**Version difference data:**
"""
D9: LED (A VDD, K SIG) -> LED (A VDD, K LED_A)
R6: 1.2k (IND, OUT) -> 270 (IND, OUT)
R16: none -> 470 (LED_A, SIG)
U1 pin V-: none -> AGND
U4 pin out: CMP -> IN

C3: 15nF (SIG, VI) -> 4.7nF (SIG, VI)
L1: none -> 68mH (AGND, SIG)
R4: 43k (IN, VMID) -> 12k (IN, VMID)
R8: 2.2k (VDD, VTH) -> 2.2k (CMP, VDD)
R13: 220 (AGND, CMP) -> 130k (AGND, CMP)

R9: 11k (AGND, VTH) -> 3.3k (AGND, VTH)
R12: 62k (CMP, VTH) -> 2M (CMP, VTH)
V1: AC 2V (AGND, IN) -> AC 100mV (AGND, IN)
"""
**Problem requirements:**
Show every line of the entries above where the word "none" occurs.

**Problem solution:**
R16: none -> 470 (LED_A, SIG)
U1 pin V-: none -> AGND
L1: none -> 68mH (AGND, SIG)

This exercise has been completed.